Provided records section start

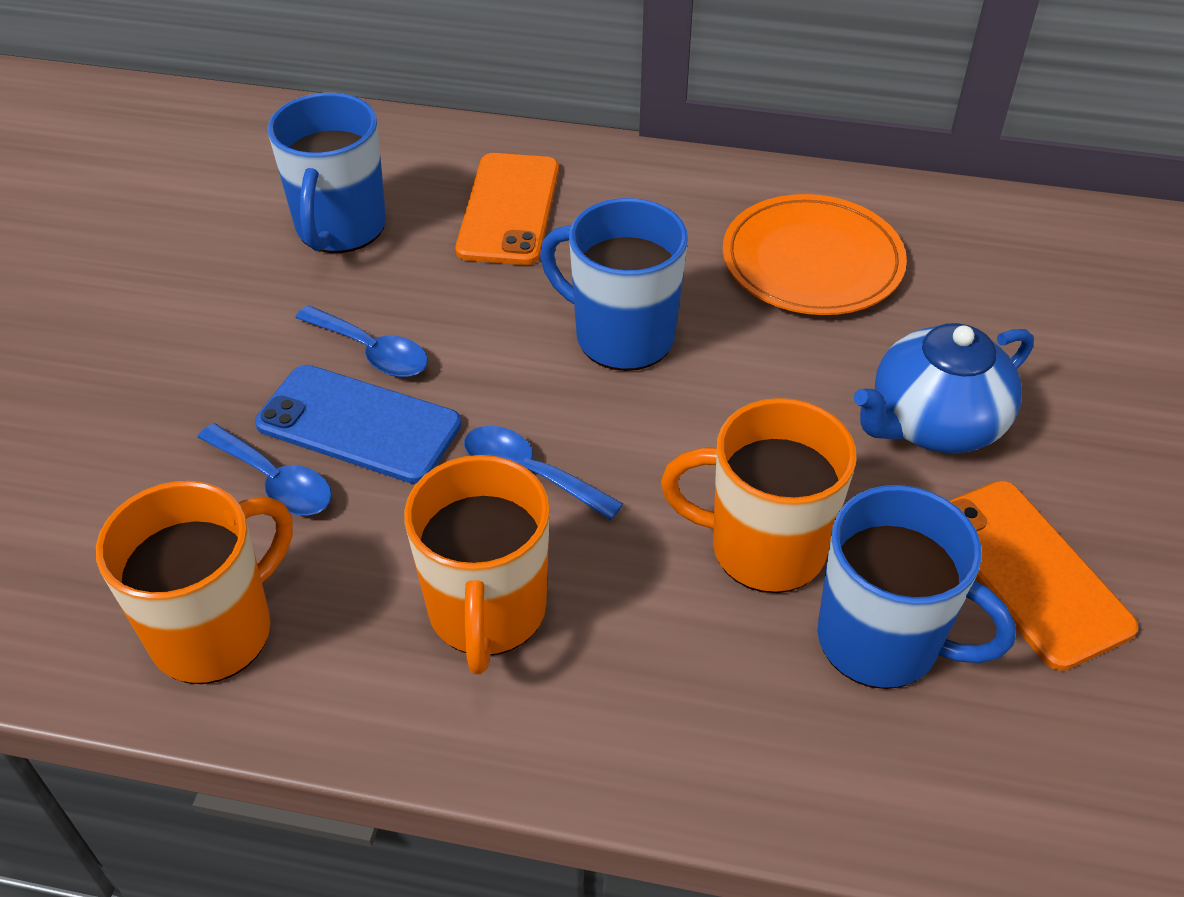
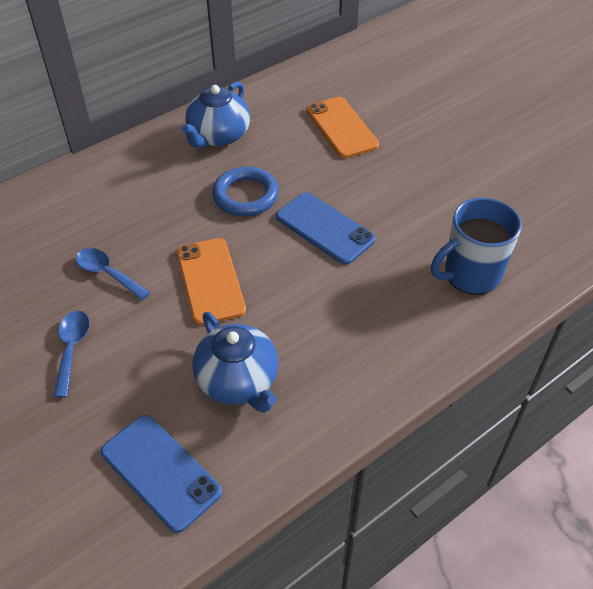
blue mug: 3 -> 1
blue phone: 1 -> 2
blue ring: 0 -> 1
blue spoon: 3 -> 2
blue teapot: 1 -> 2
orange mug: 3 -> 0
orange plate: 1 -> 0

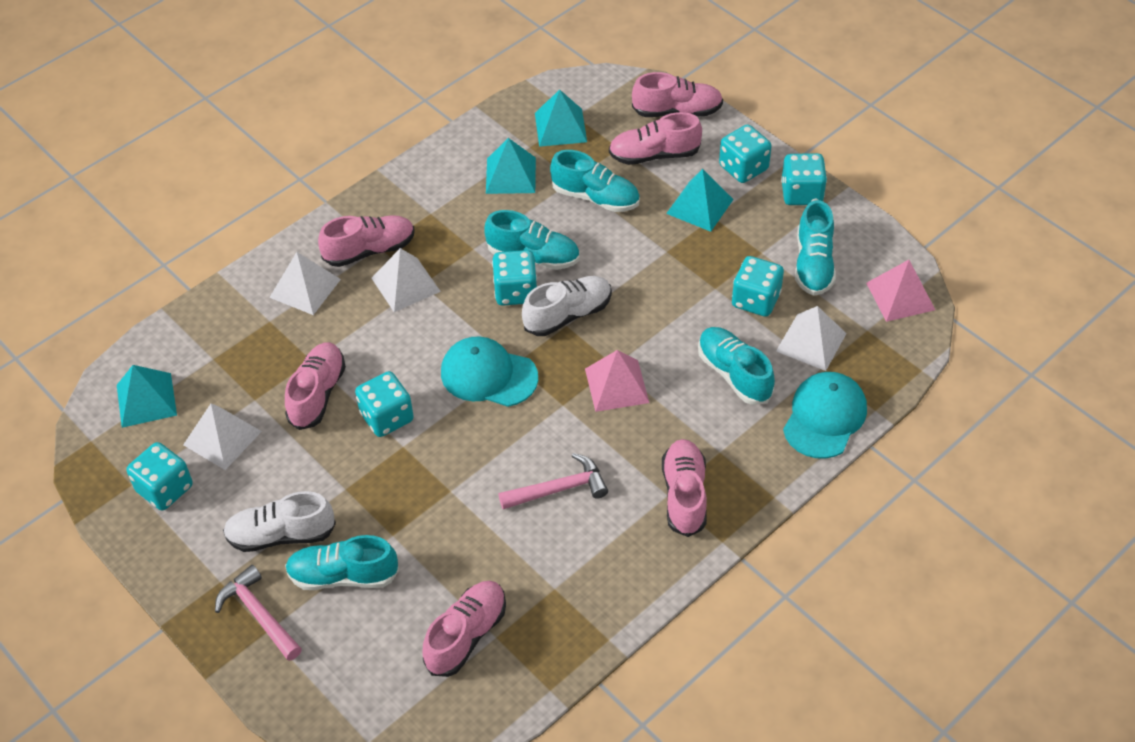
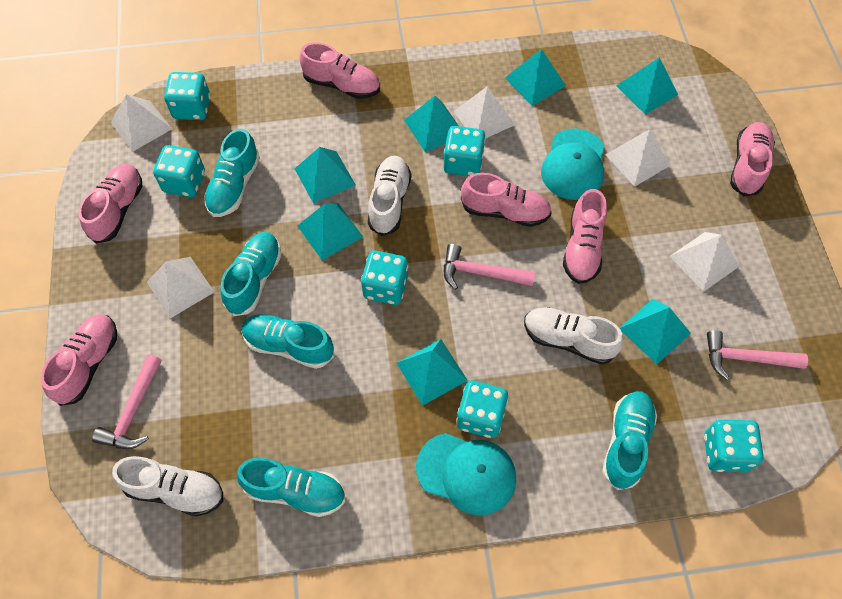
pink hammer: 2 -> 3
pink pyramid: 2 -> 0
turquoise pyramid: 4 -> 7
white pyramid: 4 -> 5
white shoe: 2 -> 3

Provided records section end

Brief: Reproduce the line that contains "turquoise pyramid: 4 -> 7" and each line after it through the last line of the entries above, exactly; leave out all earlier lines.

Expected answer:
turquoise pyramid: 4 -> 7
white pyramid: 4 -> 5
white shoe: 2 -> 3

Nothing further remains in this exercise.